Lines from the one containing "(510, 264) = (257, 322): brown" through the end of the data below are to be transcribed exactly; leave out all others.
─── SOURCE MATERIAL
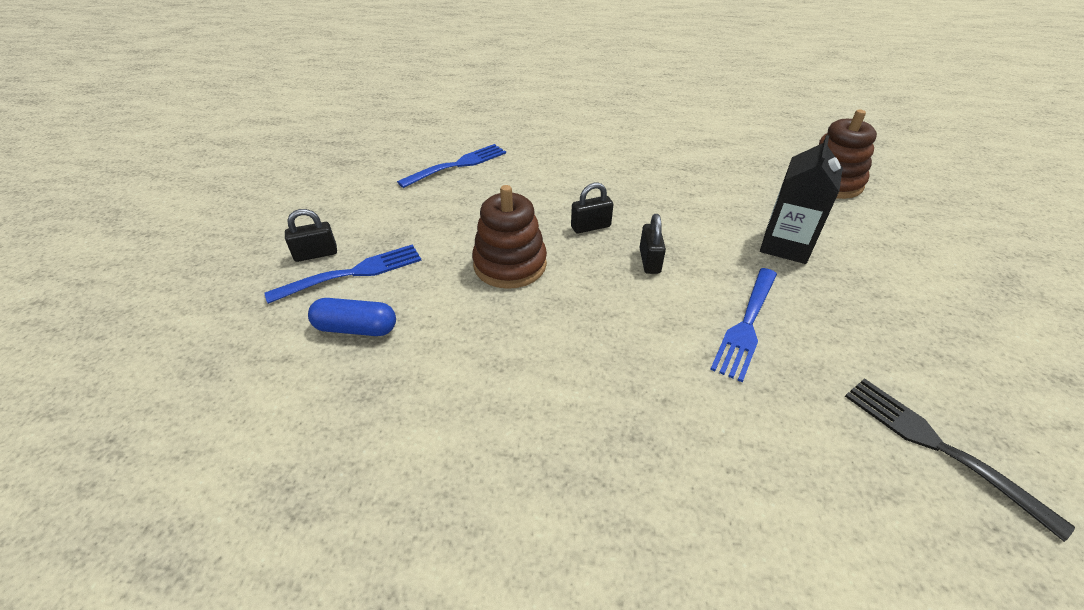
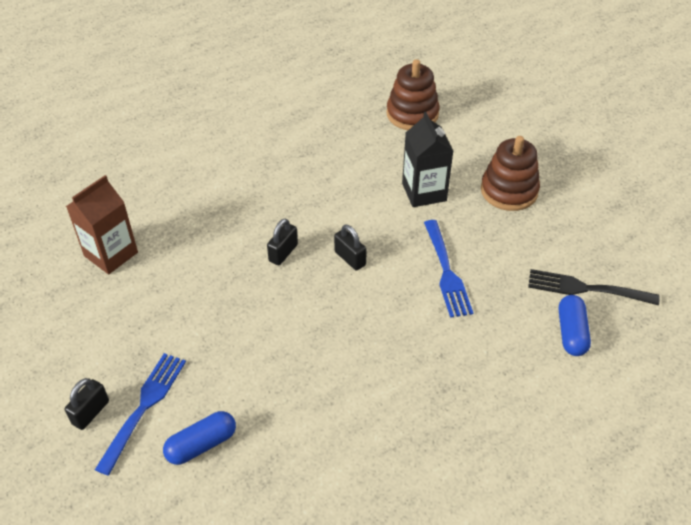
camera: 40 degrees left, 5 degrees up
(457, 165) = (111, 254): blue fork -> brown carton
(510, 264) = (257, 322): brown stacking toy -> brown stacking toy (509, 191)
(871, 485) = (571, 332): none -> blue capsule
──────
§ **TASK ANSWER**:
(510, 264) = (257, 322): brown stacking toy -> brown stacking toy (509, 191)
(871, 485) = (571, 332): none -> blue capsule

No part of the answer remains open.